* [EXERCISE DATA]
....
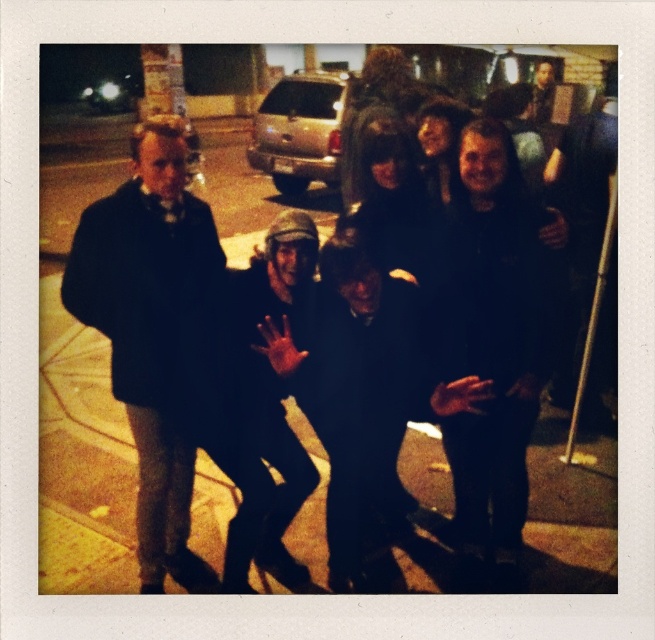
Question: Among these objects, which one is farthest from the camera?

Choices:
 (A) dark gray knit hat at center
 (B) dark brown leather jacket at center
 (C) dark wool coat at left

Answer: (A)

Question: Where is dark wool coat at left located in relation to black fuzzy jacket at center in the image?

Choices:
 (A) above
 (B) below

Answer: (A)

Question: Based on their relative distances, which object is nearer to the dark wool coat at left?

Choices:
 (A) dark gray knit hat at center
 (B) dark brown leather jacket at center
 (C) black fuzzy jacket at center

Answer: (A)

Question: In this image, where is dark wool coat at left located relative to black fuzzy jacket at center?

Choices:
 (A) left
 (B) right

Answer: (A)

Question: Can you confirm if dark wool coat at left is positioned above dark brown leather jacket at center?

Choices:
 (A) yes
 (B) no

Answer: (A)

Question: Among these points, which one is nearest to the camera?

Choices:
 (A) (248, 417)
 (B) (481, 317)
 (C) (77, 234)

Answer: (C)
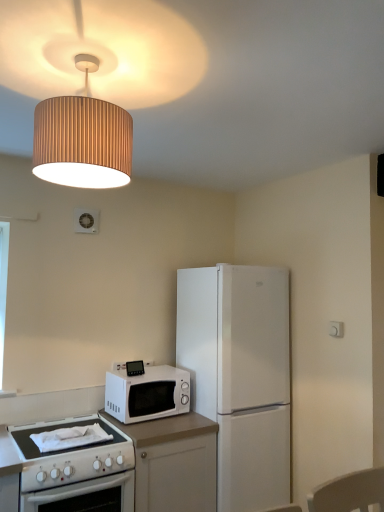
What is the approximate height of white laminate countertop at lower left?

It is 29.86 inches.

Describe the element at coordinates (100, 50) in the screenshot. I see `wooden lampshade at upper center` at that location.

I want to click on white laminate countertop at lower left, so click(x=122, y=467).

Looking at the image, does white matte microwave at center seem bigger or smaller compared to wooden lampshade at upper center?

Clearly, white matte microwave at center is smaller in size than wooden lampshade at upper center.

From the picture: From a real-world perspective, between white matte microwave at center and wooden lampshade at upper center, who is vertically lower?

In real-world perspective, white matte microwave at center is lower.

Are white matte microwave at center and wooden lampshade at upper center making contact?

No, white matte microwave at center is not in contact with wooden lampshade at upper center.

What's the angular difference between white matte microwave at center and wooden lampshade at upper center's facing directions?

2.46 degrees separate the facing orientations of white matte microwave at center and wooden lampshade at upper center.

Consider the image. Is wooden lampshade at upper center positioned before white matte microwave at center?

Yes, wooden lampshade at upper center is closer to the camera.

Where is `microwave oven that appears on the right of wooden lampshade at upper center`? microwave oven that appears on the right of wooden lampshade at upper center is located at coordinates (147, 394).

Is wooden lampshade at upper center facing away from white matte microwave at center?

No.

Based on their positions, is wooden lampshade at upper center located to the left or right of white matte microwave at center?

Clearly, wooden lampshade at upper center is on the left of white matte microwave at center in the image.

From a real-world perspective, is white laminate countertop at lower left below wooden lampshade at upper center?

Correct, in the physical world, white laminate countertop at lower left is lower than wooden lampshade at upper center.

Is white laminate countertop at lower left outside of wooden lampshade at upper center?

Yes.

Who is taller, white laminate countertop at lower left or wooden lampshade at upper center?

white laminate countertop at lower left is taller.

Considering the sizes of objects white laminate countertop at lower left and wooden lampshade at upper center in the image provided, who is wider, white laminate countertop at lower left or wooden lampshade at upper center?

white laminate countertop at lower left is wider.

From a real-world perspective, is white matte refrigerator at center-right positioned under white matte microwave at center based on gravity?

Yes, from a real-world perspective, white matte refrigerator at center-right is below white matte microwave at center.

Considering their positions, is white matte refrigerator at center-right located in front of or behind white matte microwave at center?

In the image, white matte refrigerator at center-right appears in front of white matte microwave at center.

Considering the sizes of objects white matte refrigerator at center-right and white matte microwave at center in the image provided, who is smaller, white matte refrigerator at center-right or white matte microwave at center?

With smaller size is white matte microwave at center.

In the scene shown: Are white matte refrigerator at center-right and white matte microwave at center beside each other?

No, white matte refrigerator at center-right is not next to white matte microwave at center.

From a real-world perspective, is wooden lampshade at upper center physically above white matte refrigerator at center-right?

Indeed, from a real-world perspective, wooden lampshade at upper center stands above white matte refrigerator at center-right.

Does wooden lampshade at upper center have a larger size compared to white matte refrigerator at center-right?

Actually, wooden lampshade at upper center might be smaller than white matte refrigerator at center-right.

Looking at this image, is wooden lampshade at upper center facing towards white matte refrigerator at center-right?

No, wooden lampshade at upper center is not facing towards white matte refrigerator at center-right.

Considering the relative sizes of wooden lampshade at upper center and white matte refrigerator at center-right in the image provided, is wooden lampshade at upper center wider than white matte refrigerator at center-right?

No.

Would you say wooden lampshade at upper center is part of white matte refrigerator at center-right's contents?

That's incorrect, wooden lampshade at upper center is not inside white matte refrigerator at center-right.

From the image's perspective, does white matte refrigerator at center-right appear higher than wooden lampshade at upper center?

No, from the image's perspective, white matte refrigerator at center-right is not over wooden lampshade at upper center.

From the picture: How different are the orientations of white matte refrigerator at center-right and wooden lampshade at upper center in degrees?

0.66 degrees separate the facing orientations of white matte refrigerator at center-right and wooden lampshade at upper center.

Based on the photo, which point is more forward, [272,385] or [117,92]?

The point [117,92] is more forward.

Is white matte microwave at center not near white matte refrigerator at center-right?

No, white matte microwave at center is in close proximity to white matte refrigerator at center-right.

How much distance is there between white matte microwave at center and white matte refrigerator at center-right?

They are 16.18 inches apart.

From a real-world perspective, is white matte microwave at center positioned above or below white matte refrigerator at center-right?

Clearly, from a real-world perspective, white matte microwave at center is above white matte refrigerator at center-right.

At what (x,y) coordinates should I click in order to perform the action: click on microwave oven that is behind the white matte refrigerator at center-right. Please return your answer as a coordinate pair (x, y). Looking at the image, I should click on (147, 394).

Identify the location of microwave oven to the right of wooden lampshade at upper center. (147, 394).

Identify the location of lamp that appears above the white matte microwave at center (from a real-world perspective). The width and height of the screenshot is (384, 512). (100, 50).

Which object lies further to the anchor point wooden lampshade at upper center, white matte refrigerator at center-right or white matte microwave at center?

white matte microwave at center lies further to wooden lampshade at upper center than the other object.

Which object lies further to the anchor point white matte refrigerator at center-right, white laminate countertop at lower left or white matte microwave at center?

Among the two, white laminate countertop at lower left is located further to white matte refrigerator at center-right.

When comparing their distances from white matte microwave at center, does white matte refrigerator at center-right or white laminate countertop at lower left seem further?

Based on the image, white matte refrigerator at center-right appears to be further to white matte microwave at center.

When comparing their distances from white matte refrigerator at center-right, does white matte microwave at center or white laminate countertop at lower left seem further?

white laminate countertop at lower left.

Looking at the image, which one is located closer to white laminate countertop at lower left, white matte refrigerator at center-right or white matte microwave at center?

white matte microwave at center is closer to white laminate countertop at lower left.

Estimate the real-world distances between objects in this image. Which object is further from white matte refrigerator at center-right, wooden lampshade at upper center or white laminate countertop at lower left?

wooden lampshade at upper center.

Estimate the real-world distances between objects in this image. Which object is closer to white matte microwave at center, white laminate countertop at lower left or wooden lampshade at upper center?

white laminate countertop at lower left is positioned closer to the anchor white matte microwave at center.

From the picture: Considering their positions, is wooden lampshade at upper center positioned closer to white laminate countertop at lower left than white matte refrigerator at center-right?

white matte refrigerator at center-right.

The image size is (384, 512). I want to click on refrigerator between wooden lampshade at upper center and white laminate countertop at lower left in the vertical direction, so click(240, 375).

Where is `microwave oven between wooden lampshade at upper center and white matte refrigerator at center-right in the up-down direction`? This screenshot has width=384, height=512. microwave oven between wooden lampshade at upper center and white matte refrigerator at center-right in the up-down direction is located at coordinates (147, 394).

Find the location of a particular element. The height and width of the screenshot is (512, 384). countertop between white matte microwave at center and white matte refrigerator at center-right is located at coordinates (122, 467).

The width and height of the screenshot is (384, 512). What are the coordinates of `microwave oven between wooden lampshade at upper center and white laminate countertop at lower left in the vertical direction` in the screenshot? It's located at (147, 394).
....
* [ACTION ITEM] Copy the listing above, switching each "wooden lampshade" to "wicker lampshade" and keeping everything else the same. Leave the pictures out.

* [OUTPUT BELOW]
Question: Among these objects, which one is farthest from the camera?

Choices:
 (A) dark gray knit hat at center
 (B) dark brown leather jacket at center
 (C) dark wool coat at left

Answer: (A)

Question: Where is dark wool coat at left located in relation to black fuzzy jacket at center in the image?

Choices:
 (A) above
 (B) below

Answer: (A)

Question: Based on their relative distances, which object is nearer to the dark wool coat at left?

Choices:
 (A) dark gray knit hat at center
 (B) dark brown leather jacket at center
 (C) black fuzzy jacket at center

Answer: (A)

Question: In this image, where is dark wool coat at left located relative to black fuzzy jacket at center?

Choices:
 (A) left
 (B) right

Answer: (A)

Question: Can you confirm if dark wool coat at left is positioned above dark brown leather jacket at center?

Choices:
 (A) yes
 (B) no

Answer: (A)

Question: Among these points, which one is nearest to the camera?

Choices:
 (A) (248, 417)
 (B) (481, 317)
 (C) (77, 234)

Answer: (C)
What is the approximate height of white laminate countertop at lower left?

It is 29.86 inches.

Describe the element at coordinates (100, 50) in the screenshot. I see `wicker lampshade at upper center` at that location.

I want to click on white laminate countertop at lower left, so click(x=122, y=467).

Looking at the image, does white matte microwave at center seem bigger or smaller compared to wicker lampshade at upper center?

Clearly, white matte microwave at center is smaller in size than wicker lampshade at upper center.

From the picture: From a real-world perspective, between white matte microwave at center and wicker lampshade at upper center, who is vertically lower?

In real-world perspective, white matte microwave at center is lower.

Are white matte microwave at center and wicker lampshade at upper center making contact?

No, white matte microwave at center is not in contact with wicker lampshade at upper center.

What's the angular difference between white matte microwave at center and wicker lampshade at upper center's facing directions?

2.46 degrees separate the facing orientations of white matte microwave at center and wicker lampshade at upper center.

Consider the image. Is wicker lampshade at upper center positioned before white matte microwave at center?

Yes, wicker lampshade at upper center is closer to the camera.

Where is `microwave oven that appears on the right of wicker lampshade at upper center`? microwave oven that appears on the right of wicker lampshade at upper center is located at coordinates (147, 394).

Is wicker lampshade at upper center facing away from white matte microwave at center?

No.

Based on their positions, is wicker lampshade at upper center located to the left or right of white matte microwave at center?

Clearly, wicker lampshade at upper center is on the left of white matte microwave at center in the image.

From a real-world perspective, is white laminate countertop at lower left below wicker lampshade at upper center?

Correct, in the physical world, white laminate countertop at lower left is lower than wicker lampshade at upper center.

Is white laminate countertop at lower left outside of wicker lampshade at upper center?

Yes.

Who is taller, white laminate countertop at lower left or wicker lampshade at upper center?

white laminate countertop at lower left is taller.

Considering the sizes of objects white laminate countertop at lower left and wicker lampshade at upper center in the image provided, who is wider, white laminate countertop at lower left or wicker lampshade at upper center?

white laminate countertop at lower left is wider.

From a real-world perspective, is white matte refrigerator at center-right positioned under white matte microwave at center based on gravity?

Yes, from a real-world perspective, white matte refrigerator at center-right is below white matte microwave at center.

Considering their positions, is white matte refrigerator at center-right located in front of or behind white matte microwave at center?

In the image, white matte refrigerator at center-right appears in front of white matte microwave at center.

Considering the sizes of objects white matte refrigerator at center-right and white matte microwave at center in the image provided, who is smaller, white matte refrigerator at center-right or white matte microwave at center?

With smaller size is white matte microwave at center.

In the scene shown: Are white matte refrigerator at center-right and white matte microwave at center beside each other?

No, white matte refrigerator at center-right is not next to white matte microwave at center.

From a real-world perspective, is wicker lampshade at upper center physically above white matte refrigerator at center-right?

Indeed, from a real-world perspective, wicker lampshade at upper center stands above white matte refrigerator at center-right.

Does wicker lampshade at upper center have a larger size compared to white matte refrigerator at center-right?

Actually, wicker lampshade at upper center might be smaller than white matte refrigerator at center-right.

Looking at this image, is wicker lampshade at upper center facing towards white matte refrigerator at center-right?

No, wicker lampshade at upper center is not facing towards white matte refrigerator at center-right.

Considering the relative sizes of wicker lampshade at upper center and white matte refrigerator at center-right in the image provided, is wicker lampshade at upper center wider than white matte refrigerator at center-right?

No.

Would you say wicker lampshade at upper center is part of white matte refrigerator at center-right's contents?

That's incorrect, wicker lampshade at upper center is not inside white matte refrigerator at center-right.

From the image's perspective, does white matte refrigerator at center-right appear higher than wicker lampshade at upper center?

No, from the image's perspective, white matte refrigerator at center-right is not over wicker lampshade at upper center.

From the picture: How different are the orientations of white matte refrigerator at center-right and wicker lampshade at upper center in degrees?

0.66 degrees separate the facing orientations of white matte refrigerator at center-right and wicker lampshade at upper center.

Based on the photo, which point is more forward, [272,385] or [117,92]?

The point [117,92] is more forward.

Is white matte microwave at center not near white matte refrigerator at center-right?

No, white matte microwave at center is in close proximity to white matte refrigerator at center-right.

How much distance is there between white matte microwave at center and white matte refrigerator at center-right?

They are 16.18 inches apart.

From a real-world perspective, is white matte microwave at center positioned above or below white matte refrigerator at center-right?

Clearly, from a real-world perspective, white matte microwave at center is above white matte refrigerator at center-right.

At what (x,y) coordinates should I click in order to perform the action: click on microwave oven that is behind the white matte refrigerator at center-right. Please return your answer as a coordinate pair (x, y). Looking at the image, I should click on (147, 394).

Identify the location of microwave oven to the right of wicker lampshade at upper center. (147, 394).

Identify the location of lamp that appears above the white matte microwave at center (from a real-world perspective). The width and height of the screenshot is (384, 512). (100, 50).

Which object lies further to the anchor point wicker lampshade at upper center, white matte refrigerator at center-right or white matte microwave at center?

white matte microwave at center lies further to wicker lampshade at upper center than the other object.

Which object lies further to the anchor point white matte refrigerator at center-right, white laminate countertop at lower left or white matte microwave at center?

Among the two, white laminate countertop at lower left is located further to white matte refrigerator at center-right.

When comparing their distances from white matte microwave at center, does white matte refrigerator at center-right or white laminate countertop at lower left seem further?

Based on the image, white matte refrigerator at center-right appears to be further to white matte microwave at center.

When comparing their distances from white matte refrigerator at center-right, does white matte microwave at center or white laminate countertop at lower left seem further?

white laminate countertop at lower left.

Looking at the image, which one is located closer to white laminate countertop at lower left, white matte refrigerator at center-right or white matte microwave at center?

white matte microwave at center is closer to white laminate countertop at lower left.

Estimate the real-world distances between objects in this image. Which object is further from white matte refrigerator at center-right, wicker lampshade at upper center or white laminate countertop at lower left?

wicker lampshade at upper center.

Estimate the real-world distances between objects in this image. Which object is closer to white matte microwave at center, white laminate countertop at lower left or wicker lampshade at upper center?

white laminate countertop at lower left is positioned closer to the anchor white matte microwave at center.

From the picture: Considering their positions, is wicker lampshade at upper center positioned closer to white laminate countertop at lower left than white matte refrigerator at center-right?

white matte refrigerator at center-right.

The image size is (384, 512). I want to click on refrigerator between wicker lampshade at upper center and white laminate countertop at lower left in the vertical direction, so click(240, 375).

Where is `microwave oven between wicker lampshade at upper center and white matte refrigerator at center-right in the up-down direction`? This screenshot has width=384, height=512. microwave oven between wicker lampshade at upper center and white matte refrigerator at center-right in the up-down direction is located at coordinates (147, 394).

Find the location of a particular element. The height and width of the screenshot is (512, 384). countertop between white matte microwave at center and white matte refrigerator at center-right is located at coordinates (122, 467).

The width and height of the screenshot is (384, 512). What are the coordinates of `microwave oven between wicker lampshade at upper center and white laminate countertop at lower left in the vertical direction` in the screenshot? It's located at (147, 394).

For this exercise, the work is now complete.